__What you have to do__: Retype every line from the top of the entries down to the one with "none -> grey round brick G5:H6 level 1", both included, and skip the pictures.

__Source data__:
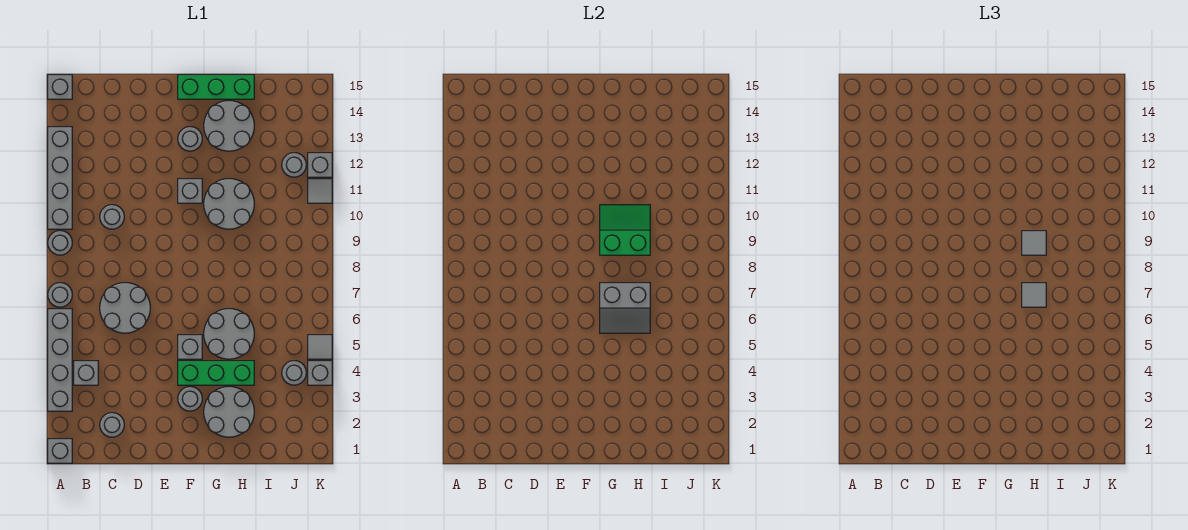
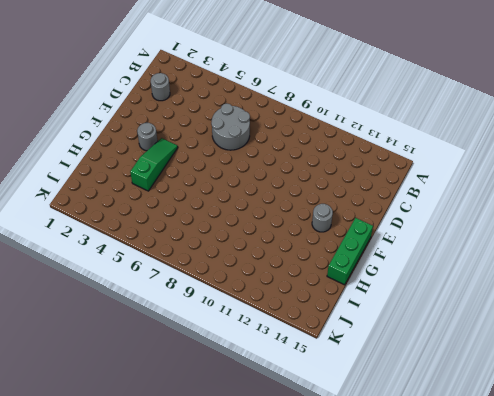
green slope F4:H4 level 1 top H -> green brick F4:H4 level 1
none -> grey brick A1 level 1
none -> grey brick A3:A6 level 1
none -> grey round brick A7 level 1
none -> grey round brick A9 level 1

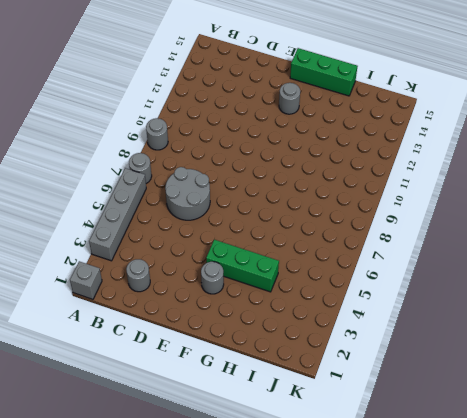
none -> grey brick A10:A13 level 1
none -> grey brick A15 level 1
none -> grey brick B4 level 1
none -> grey round brick C10 level 1

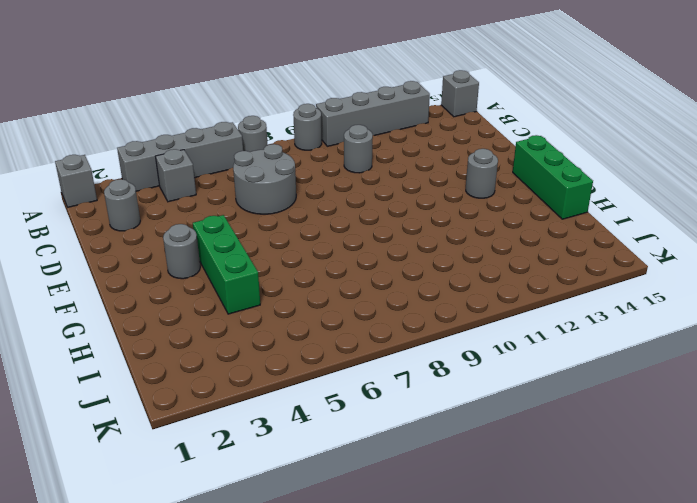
none -> grey brick F5 level 1
none -> grey brick F11 level 1
none -> grey round brick G2:H3 level 1
none -> grey round brick G5:H6 level 1

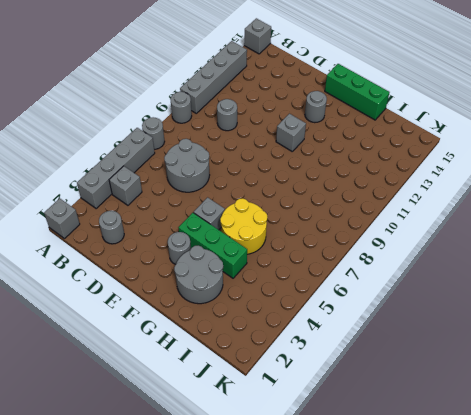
yellow round brick G5:H6 level 1 -> grey round brick G5:H6 level 1
none -> grey round brick G10:H11 level 1
none -> grey round brick G13:H14 level 1
none -> grey round brick J4 level 1
none -> grey round brick J12 level 1

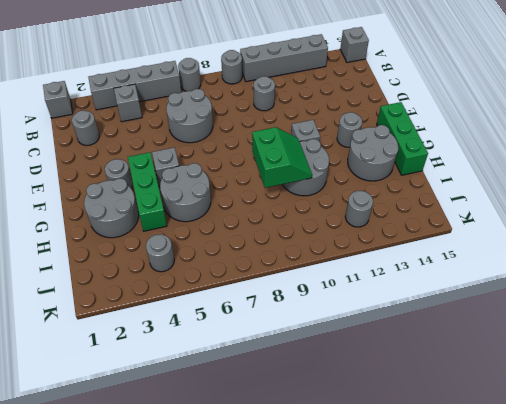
none -> grey brick K4 level 1
none -> grey tile K5 level 1
none -> grey tile K11 level 1
none -> grey brick K12 level 1

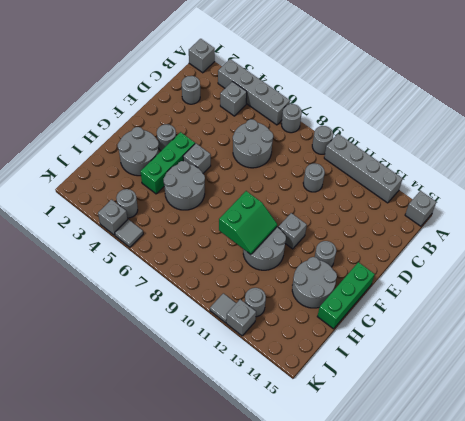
none -> grey slope G6:H7 level 2 top 7
none -> grey tile H7 level 3
none -> grey tile H9 level 3

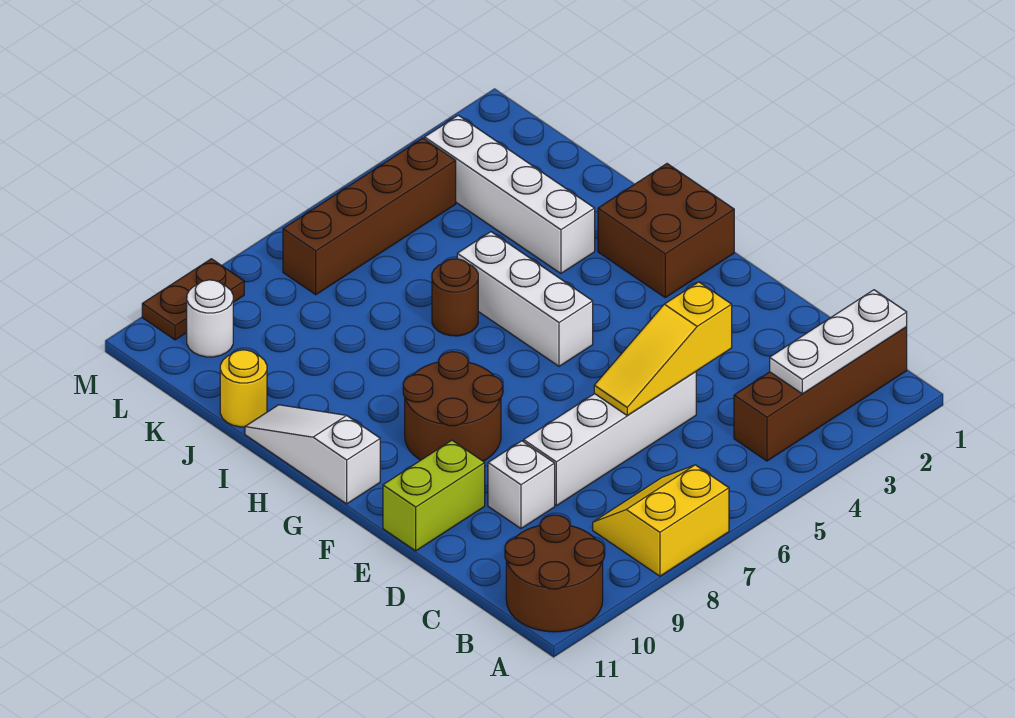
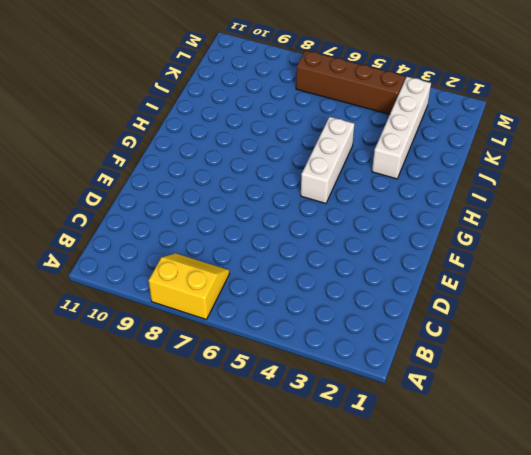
none -> brown round brick A10:B11 level 1
none -> brown brick B1:B4 level 1
none -> white brick D5:D8 level 1

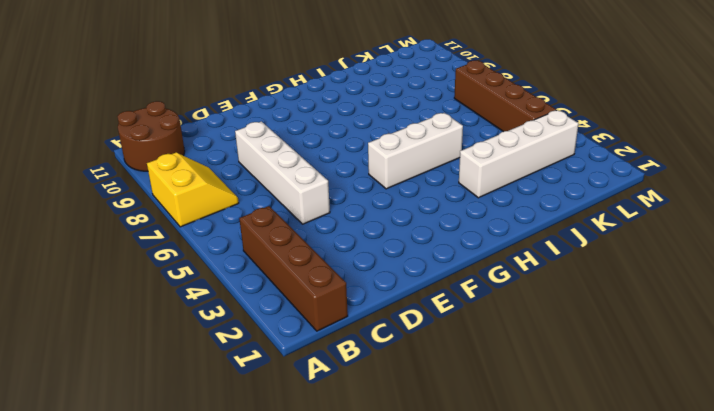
none -> white brick D9 level 1
none -> lime brick E10:E11 level 1
none -> brown round brick F8:G9 level 1

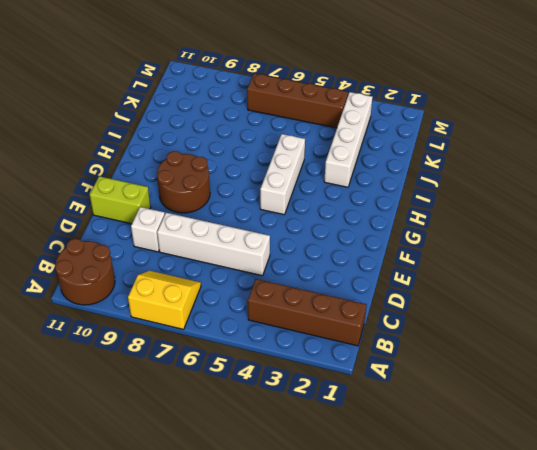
none -> brown brick G1:H2 level 1
none -> white slope G11:I11 level 1 top G
none -> brown round brick I6 level 1

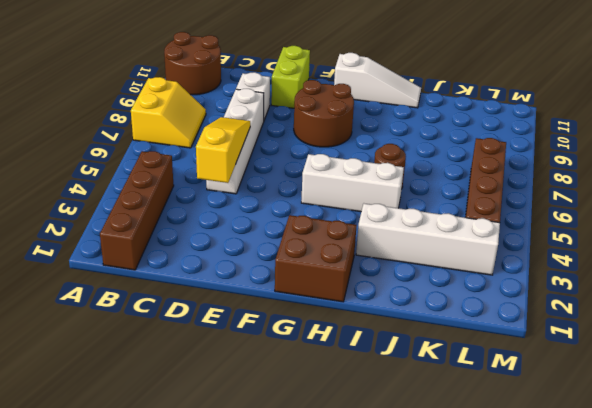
none -> yellow round brick J11 level 1
none -> white round brick L10 level 1
none -> brown plate M9:M10 level 1

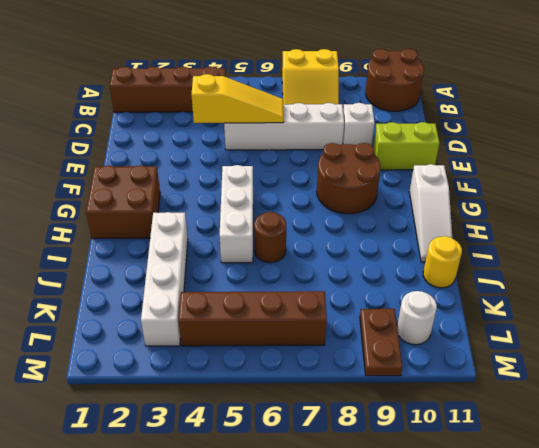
brown plate L9:M9 level 1 -> brown plate M9:M10 level 1
none -> white plate B1:B3 level 2

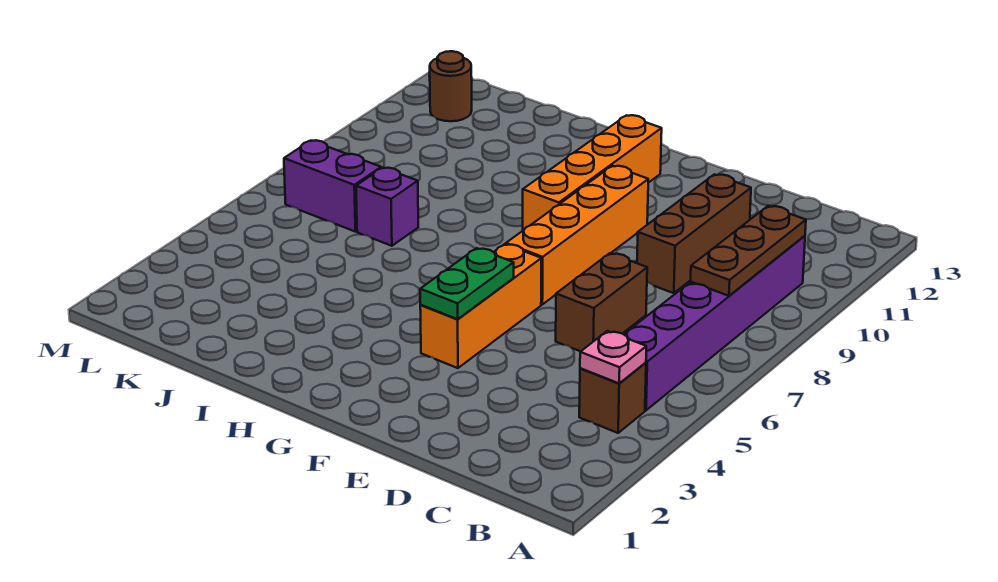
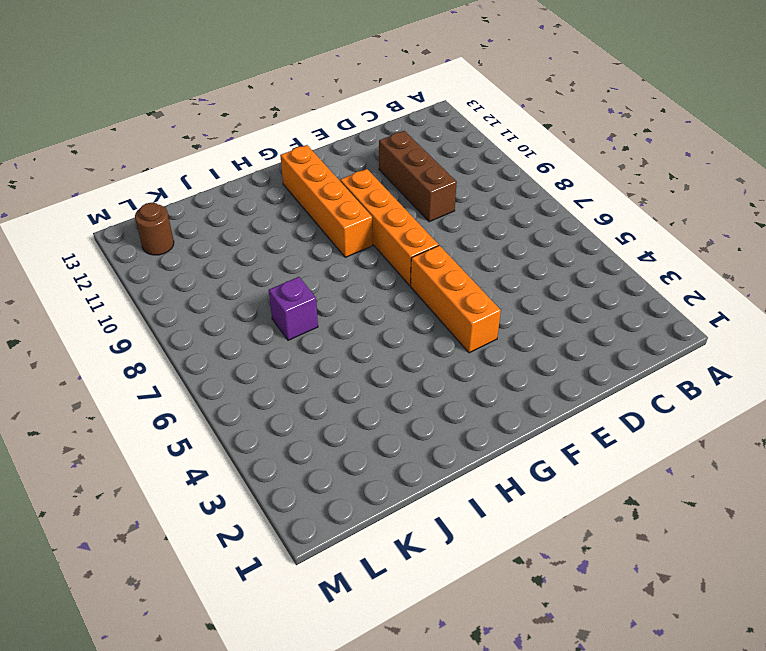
none -> brown brick B4 level 1
none -> purple brick B5:B10 level 1
none -> brown brick D6:D7 level 1

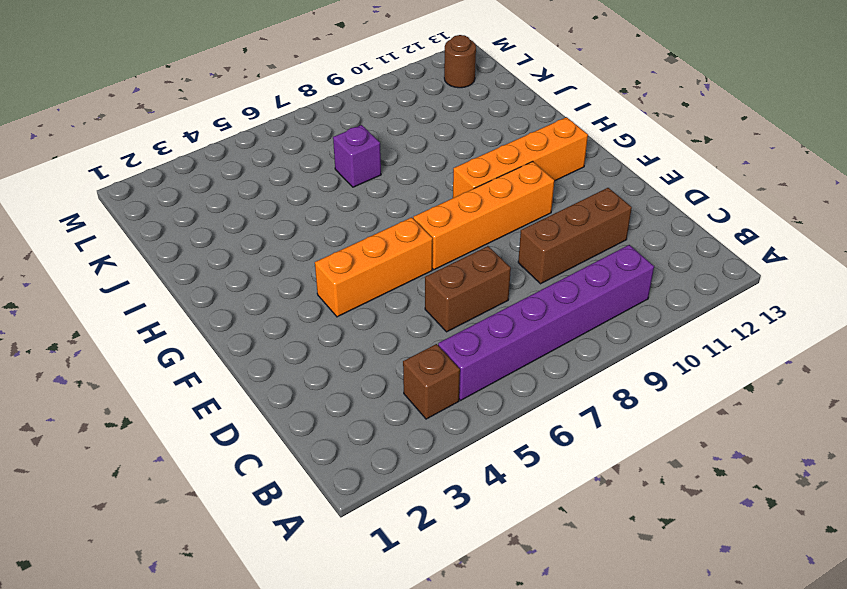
none -> purple brick K7:L7 level 1
none -> pink plate B4 level 2
none -> brown plate B8:B10 level 2

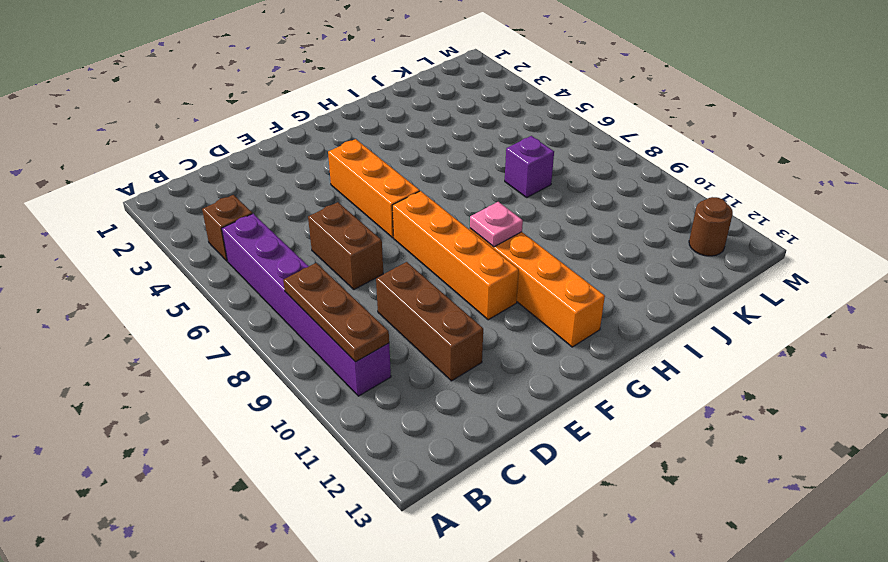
pink plate G9 level 2 -> pink plate B4 level 2
none -> purple brick K7:L7 level 1
none -> green plate F4:F5 level 2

__Answer to the problem__:
green slope F4:H4 level 1 top H -> green brick F4:H4 level 1
none -> grey brick A1 level 1
none -> grey brick A3:A6 level 1
none -> grey round brick A7 level 1
none -> grey round brick A9 level 1

none -> grey brick A10:A13 level 1
none -> grey brick A15 level 1
none -> grey brick B4 level 1
none -> grey round brick C10 level 1

none -> grey brick F5 level 1
none -> grey brick F11 level 1
none -> grey round brick G2:H3 level 1
none -> grey round brick G5:H6 level 1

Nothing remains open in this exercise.